### [Instructions to follow]
Could you find every line in the entries below that holds the word "RFID" and copy it?

### [Available data]
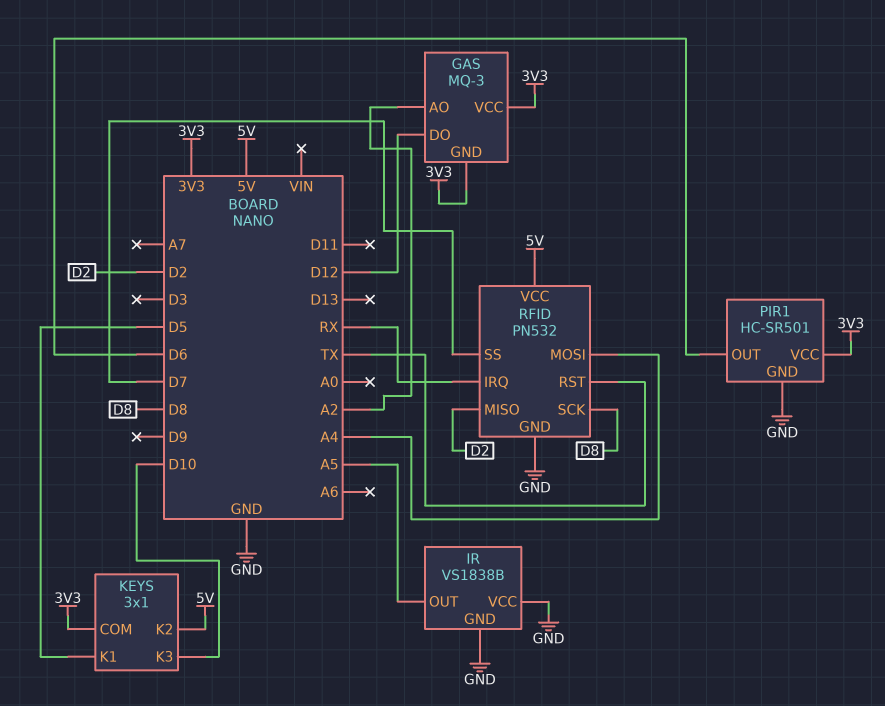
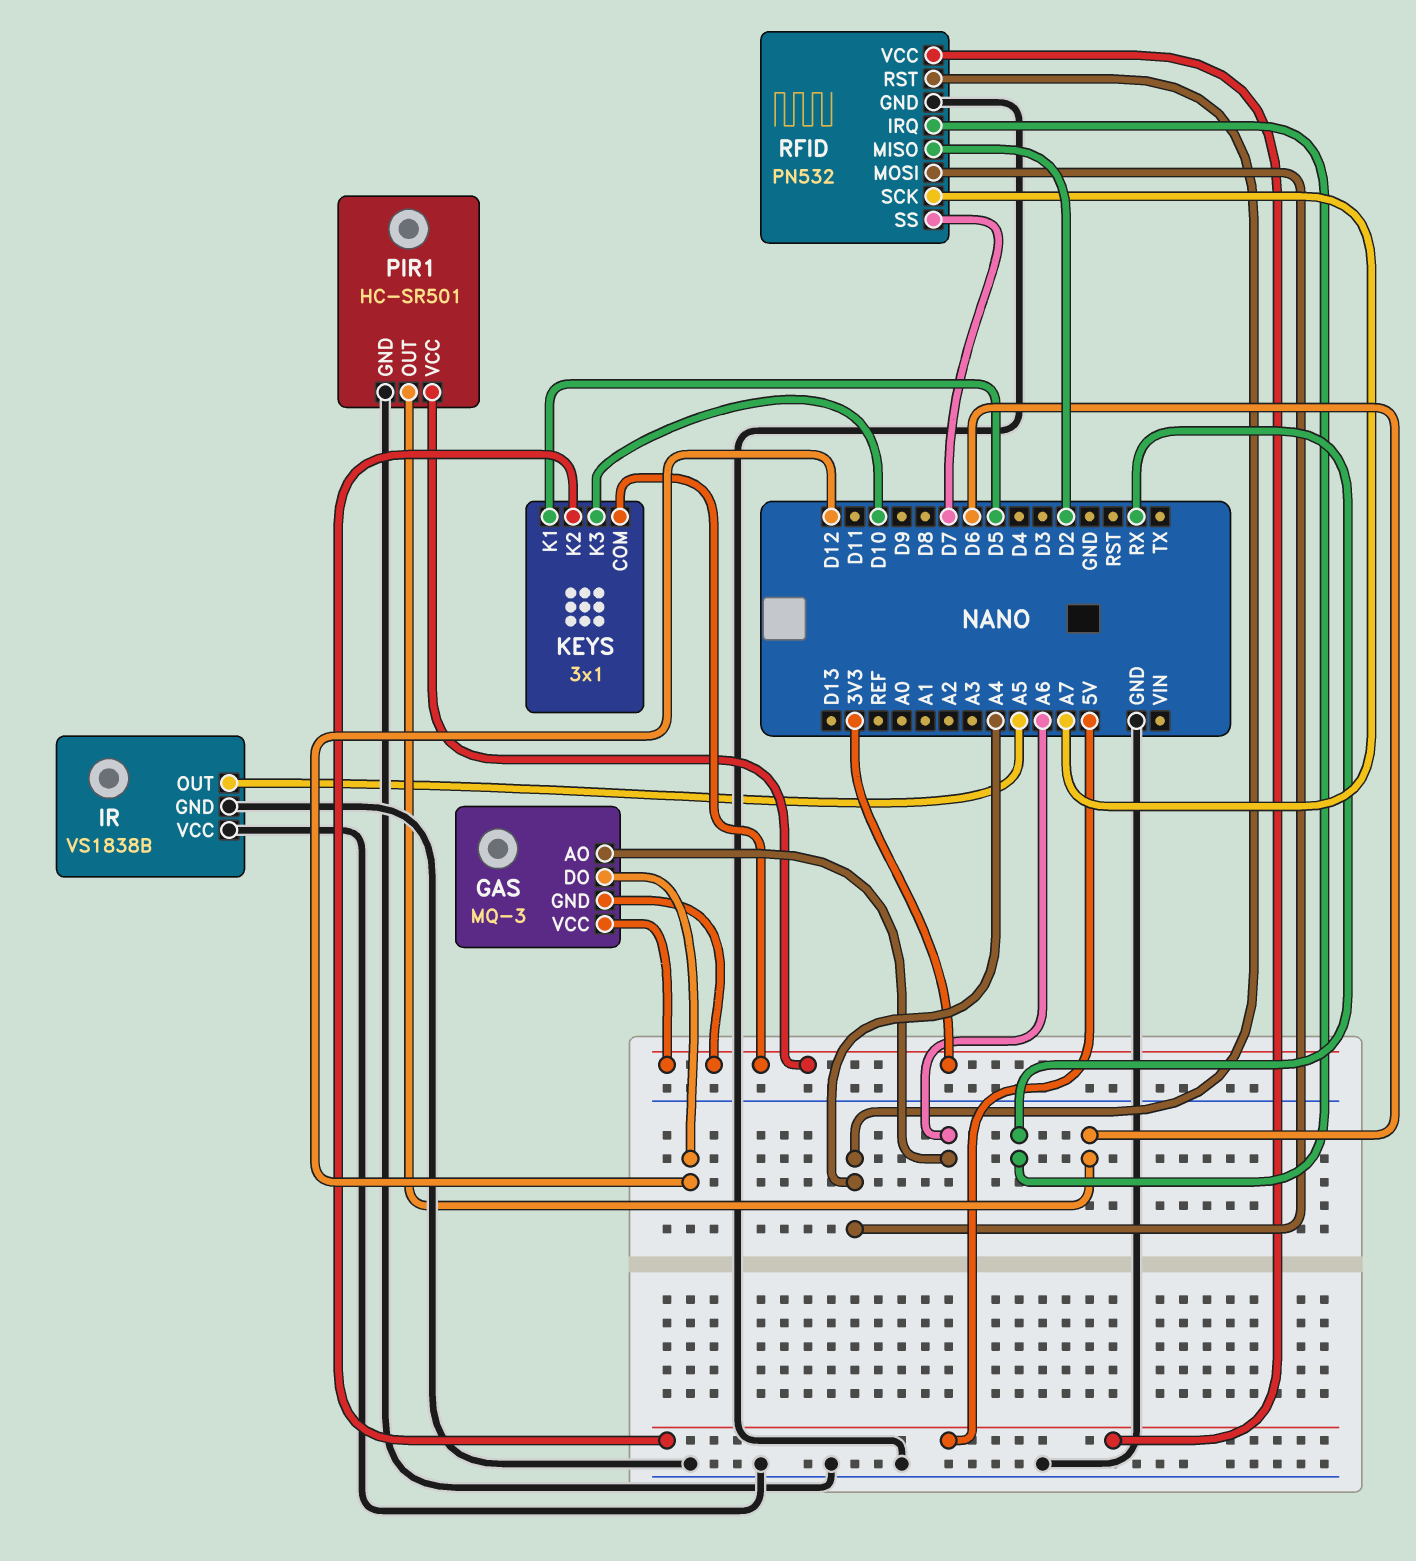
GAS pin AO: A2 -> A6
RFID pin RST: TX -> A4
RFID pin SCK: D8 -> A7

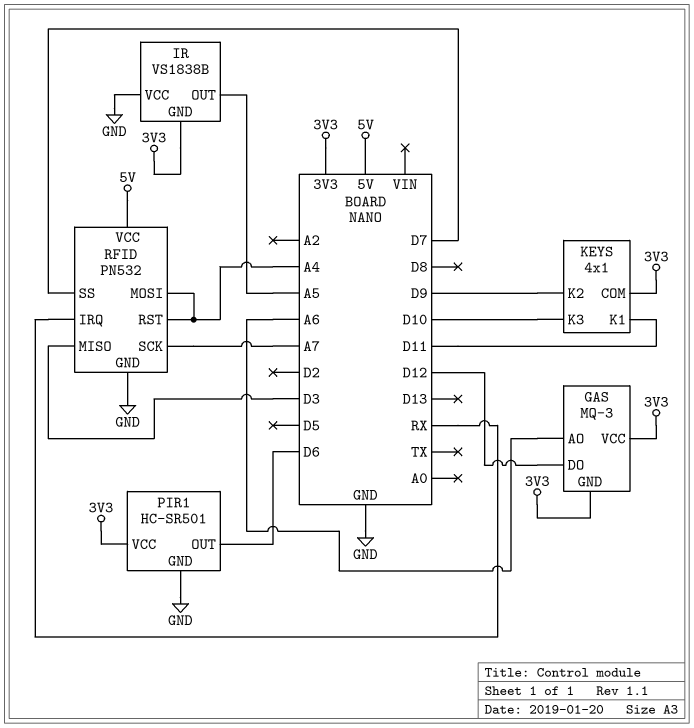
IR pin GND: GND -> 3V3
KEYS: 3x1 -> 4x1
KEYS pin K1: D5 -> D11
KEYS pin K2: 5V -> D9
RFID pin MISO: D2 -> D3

### [Answer space]
RFID pin RST: TX -> A4
RFID pin SCK: D8 -> A7
RFID pin MISO: D2 -> D3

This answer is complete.